* Directions
Could you transcribe each record below exactly as written, setting the pictures aside?

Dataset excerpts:

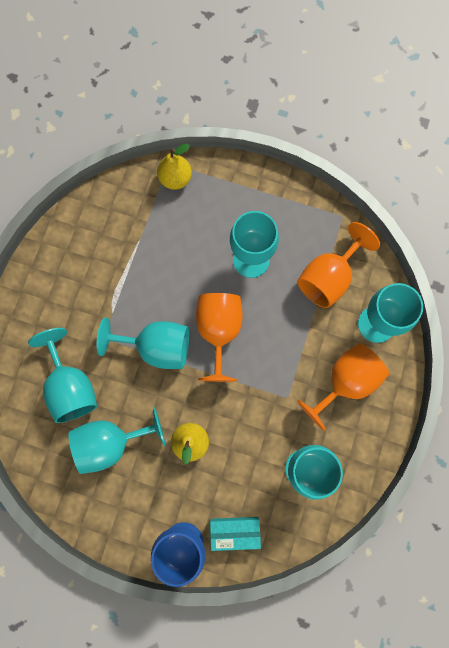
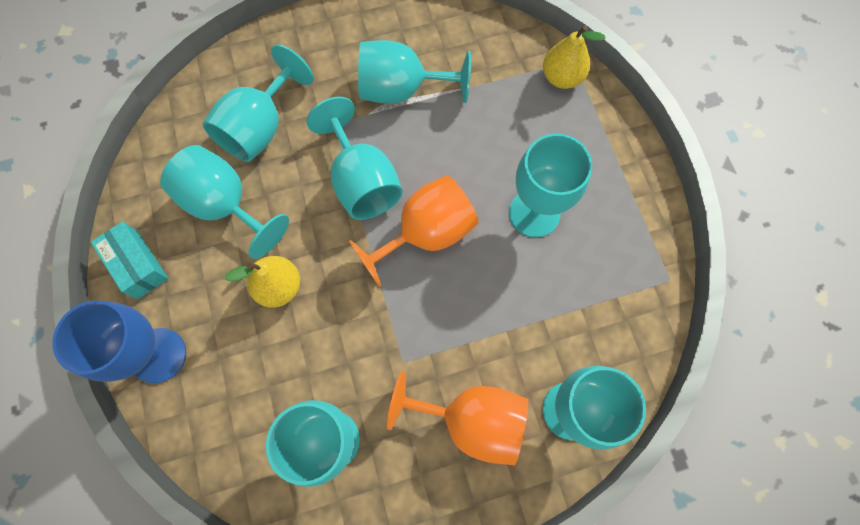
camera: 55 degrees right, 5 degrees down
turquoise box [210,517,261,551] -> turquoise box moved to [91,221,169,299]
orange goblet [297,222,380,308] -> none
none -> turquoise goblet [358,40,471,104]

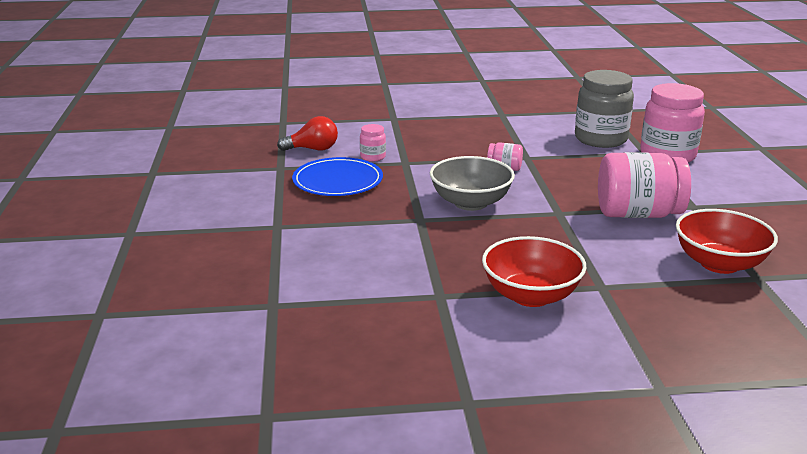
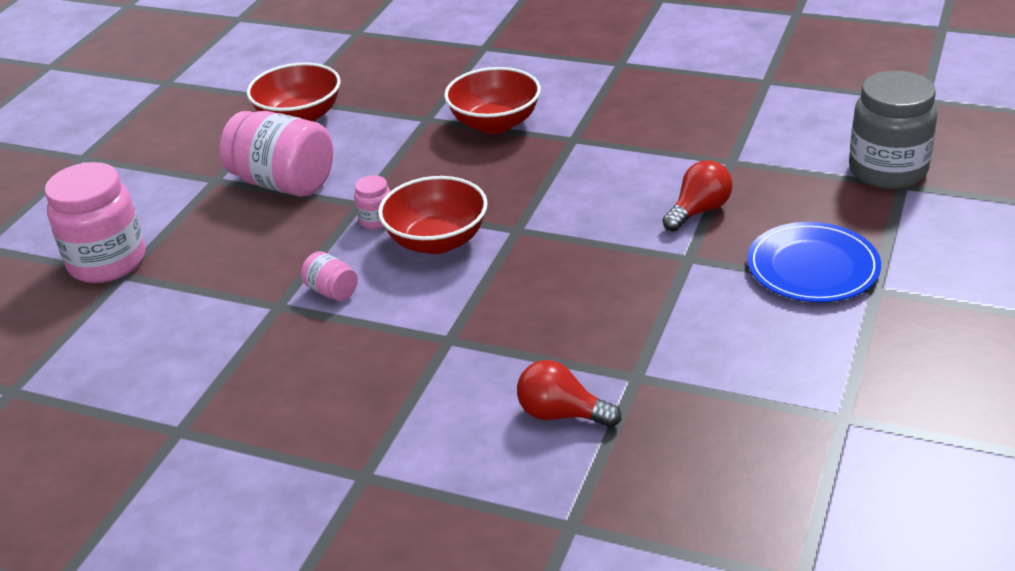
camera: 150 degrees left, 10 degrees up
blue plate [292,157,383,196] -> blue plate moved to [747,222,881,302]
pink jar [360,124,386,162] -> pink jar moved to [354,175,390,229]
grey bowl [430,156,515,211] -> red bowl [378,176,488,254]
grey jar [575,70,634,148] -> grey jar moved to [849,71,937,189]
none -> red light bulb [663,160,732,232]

* Written answer
camera: 55 degrees right, 5 degrees down
turquoise box [210,517,261,551] -> turquoise box moved to [91,221,169,299]
orange goblet [297,222,380,308] -> none
none -> turquoise goblet [358,40,471,104]

camera: 150 degrees left, 10 degrees up
blue plate [292,157,383,196] -> blue plate moved to [747,222,881,302]
pink jar [360,124,386,162] -> pink jar moved to [354,175,390,229]
grey bowl [430,156,515,211] -> red bowl [378,176,488,254]
grey jar [575,70,634,148] -> grey jar moved to [849,71,937,189]
none -> red light bulb [663,160,732,232]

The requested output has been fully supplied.